EXERCISE AIM
Every entry below, first to last, should be restated word for word.

※

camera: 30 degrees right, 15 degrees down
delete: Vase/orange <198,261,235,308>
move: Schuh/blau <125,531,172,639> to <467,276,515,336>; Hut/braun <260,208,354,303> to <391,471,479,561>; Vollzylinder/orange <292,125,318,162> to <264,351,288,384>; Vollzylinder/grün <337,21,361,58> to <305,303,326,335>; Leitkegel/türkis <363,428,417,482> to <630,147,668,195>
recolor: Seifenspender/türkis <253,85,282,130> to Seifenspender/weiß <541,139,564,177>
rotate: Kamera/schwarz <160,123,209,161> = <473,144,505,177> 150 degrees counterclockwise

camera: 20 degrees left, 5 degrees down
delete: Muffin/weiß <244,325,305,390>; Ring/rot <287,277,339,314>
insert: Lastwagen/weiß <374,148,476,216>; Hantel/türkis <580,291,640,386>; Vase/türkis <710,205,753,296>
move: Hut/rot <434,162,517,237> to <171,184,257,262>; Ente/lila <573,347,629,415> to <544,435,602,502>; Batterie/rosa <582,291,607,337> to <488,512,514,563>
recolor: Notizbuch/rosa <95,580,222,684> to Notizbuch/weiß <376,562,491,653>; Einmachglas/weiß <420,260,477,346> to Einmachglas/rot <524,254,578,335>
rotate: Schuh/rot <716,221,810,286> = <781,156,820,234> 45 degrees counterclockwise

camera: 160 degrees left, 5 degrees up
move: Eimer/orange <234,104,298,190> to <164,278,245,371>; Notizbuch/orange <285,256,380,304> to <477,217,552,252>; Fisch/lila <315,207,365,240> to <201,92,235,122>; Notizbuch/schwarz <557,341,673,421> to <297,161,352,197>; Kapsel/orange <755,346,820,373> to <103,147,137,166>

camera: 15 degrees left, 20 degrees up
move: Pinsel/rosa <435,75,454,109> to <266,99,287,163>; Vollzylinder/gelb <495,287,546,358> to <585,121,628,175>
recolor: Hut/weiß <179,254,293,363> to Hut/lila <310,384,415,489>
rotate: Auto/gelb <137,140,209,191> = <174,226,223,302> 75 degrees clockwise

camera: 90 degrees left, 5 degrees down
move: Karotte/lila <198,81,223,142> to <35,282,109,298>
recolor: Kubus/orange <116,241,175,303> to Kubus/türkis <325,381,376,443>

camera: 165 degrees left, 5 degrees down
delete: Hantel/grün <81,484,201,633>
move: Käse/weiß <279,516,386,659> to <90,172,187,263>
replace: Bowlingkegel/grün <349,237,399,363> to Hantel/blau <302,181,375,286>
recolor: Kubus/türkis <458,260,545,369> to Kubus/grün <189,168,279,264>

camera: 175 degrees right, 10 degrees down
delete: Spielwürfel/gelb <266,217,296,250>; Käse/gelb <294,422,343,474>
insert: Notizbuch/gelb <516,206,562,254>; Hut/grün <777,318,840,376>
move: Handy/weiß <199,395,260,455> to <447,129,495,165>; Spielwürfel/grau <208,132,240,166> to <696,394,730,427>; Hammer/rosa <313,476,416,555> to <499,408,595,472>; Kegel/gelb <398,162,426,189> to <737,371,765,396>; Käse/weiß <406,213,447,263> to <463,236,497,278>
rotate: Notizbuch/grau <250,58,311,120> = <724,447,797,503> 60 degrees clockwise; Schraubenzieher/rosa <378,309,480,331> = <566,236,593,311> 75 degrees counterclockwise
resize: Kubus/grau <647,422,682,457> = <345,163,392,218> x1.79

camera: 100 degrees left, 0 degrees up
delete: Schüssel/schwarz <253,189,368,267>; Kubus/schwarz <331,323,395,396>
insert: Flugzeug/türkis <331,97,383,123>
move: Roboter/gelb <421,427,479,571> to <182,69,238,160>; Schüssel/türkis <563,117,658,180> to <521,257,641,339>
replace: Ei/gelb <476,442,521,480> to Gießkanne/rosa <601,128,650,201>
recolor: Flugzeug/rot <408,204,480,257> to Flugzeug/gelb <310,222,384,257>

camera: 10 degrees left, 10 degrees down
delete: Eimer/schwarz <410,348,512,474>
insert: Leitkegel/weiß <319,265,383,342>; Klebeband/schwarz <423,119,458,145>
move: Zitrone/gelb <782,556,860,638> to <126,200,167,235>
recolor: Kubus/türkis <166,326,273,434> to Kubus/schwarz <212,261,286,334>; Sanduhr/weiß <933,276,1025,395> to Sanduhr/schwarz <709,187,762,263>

※

WORKED SOLUTION
camera: 30 degrees right, 15 degrees down
delete: Vase/orange <198,261,235,308>
move: Schuh/blau <125,531,172,639> to <467,276,515,336>; Hut/braun <260,208,354,303> to <391,471,479,561>; Vollzylinder/orange <292,125,318,162> to <264,351,288,384>; Vollzylinder/grün <337,21,361,58> to <305,303,326,335>; Leitkegel/türkis <363,428,417,482> to <630,147,668,195>
recolor: Seifenspender/türkis <253,85,282,130> to Seifenspender/weiß <541,139,564,177>
rotate: Kamera/schwarz <160,123,209,161> = <473,144,505,177> 150 degrees counterclockwise

camera: 20 degrees left, 5 degrees down
delete: Muffin/weiß <244,325,305,390>; Ring/rot <287,277,339,314>
insert: Lastwagen/weiß <374,148,476,216>; Hantel/türkis <580,291,640,386>; Vase/türkis <710,205,753,296>
move: Hut/rot <434,162,517,237> to <171,184,257,262>; Ente/lila <573,347,629,415> to <544,435,602,502>; Batterie/rosa <582,291,607,337> to <488,512,514,563>
recolor: Notizbuch/rosa <95,580,222,684> to Notizbuch/weiß <376,562,491,653>; Einmachglas/weiß <420,260,477,346> to Einmachglas/rot <524,254,578,335>
rotate: Schuh/rot <716,221,810,286> = <781,156,820,234> 45 degrees counterclockwise

camera: 160 degrees left, 5 degrees up
move: Eimer/orange <234,104,298,190> to <164,278,245,371>; Notizbuch/orange <285,256,380,304> to <477,217,552,252>; Fisch/lila <315,207,365,240> to <201,92,235,122>; Notizbuch/schwarz <557,341,673,421> to <297,161,352,197>; Kapsel/orange <755,346,820,373> to <103,147,137,166>

camera: 15 degrees left, 20 degrees up
move: Pinsel/rosa <435,75,454,109> to <266,99,287,163>; Vollzylinder/gelb <495,287,546,358> to <585,121,628,175>
recolor: Hut/weiß <179,254,293,363> to Hut/lila <310,384,415,489>
rotate: Auto/gelb <137,140,209,191> = <174,226,223,302> 75 degrees clockwise

camera: 90 degrees left, 5 degrees down
move: Karotte/lila <198,81,223,142> to <35,282,109,298>
recolor: Kubus/orange <116,241,175,303> to Kubus/türkis <325,381,376,443>

camera: 165 degrees left, 5 degrees down
delete: Hantel/grün <81,484,201,633>
move: Käse/weiß <279,516,386,659> to <90,172,187,263>
replace: Bowlingkegel/grün <349,237,399,363> to Hantel/blau <302,181,375,286>
recolor: Kubus/türkis <458,260,545,369> to Kubus/grün <189,168,279,264>

camera: 175 degrees right, 10 degrees down
delete: Spielwürfel/gelb <266,217,296,250>; Käse/gelb <294,422,343,474>
insert: Notizbuch/gelb <516,206,562,254>; Hut/grün <777,318,840,376>
move: Handy/weiß <199,395,260,455> to <447,129,495,165>; Spielwürfel/grau <208,132,240,166> to <696,394,730,427>; Hammer/rosa <313,476,416,555> to <499,408,595,472>; Kegel/gelb <398,162,426,189> to <737,371,765,396>; Käse/weiß <406,213,447,263> to <463,236,497,278>
rotate: Notizbuch/grau <250,58,311,120> = <724,447,797,503> 60 degrees clockwise; Schraubenzieher/rosa <378,309,480,331> = <566,236,593,311> 75 degrees counterclockwise
resize: Kubus/grau <647,422,682,457> = <345,163,392,218> x1.79

camera: 100 degrees left, 0 degrees up
delete: Schüssel/schwarz <253,189,368,267>; Kubus/schwarz <331,323,395,396>
insert: Flugzeug/türkis <331,97,383,123>
move: Roboter/gelb <421,427,479,571> to <182,69,238,160>; Schüssel/türkis <563,117,658,180> to <521,257,641,339>
replace: Ei/gelb <476,442,521,480> to Gießkanne/rosa <601,128,650,201>
recolor: Flugzeug/rot <408,204,480,257> to Flugzeug/gelb <310,222,384,257>

camera: 10 degrees left, 10 degrees down
delete: Eimer/schwarz <410,348,512,474>
insert: Leitkegel/weiß <319,265,383,342>; Klebeband/schwarz <423,119,458,145>
move: Zitrone/gelb <782,556,860,638> to <126,200,167,235>
recolor: Kubus/türkis <166,326,273,434> to Kubus/schwarz <212,261,286,334>; Sanduhr/weiß <933,276,1025,395> to Sanduhr/schwarz <709,187,762,263>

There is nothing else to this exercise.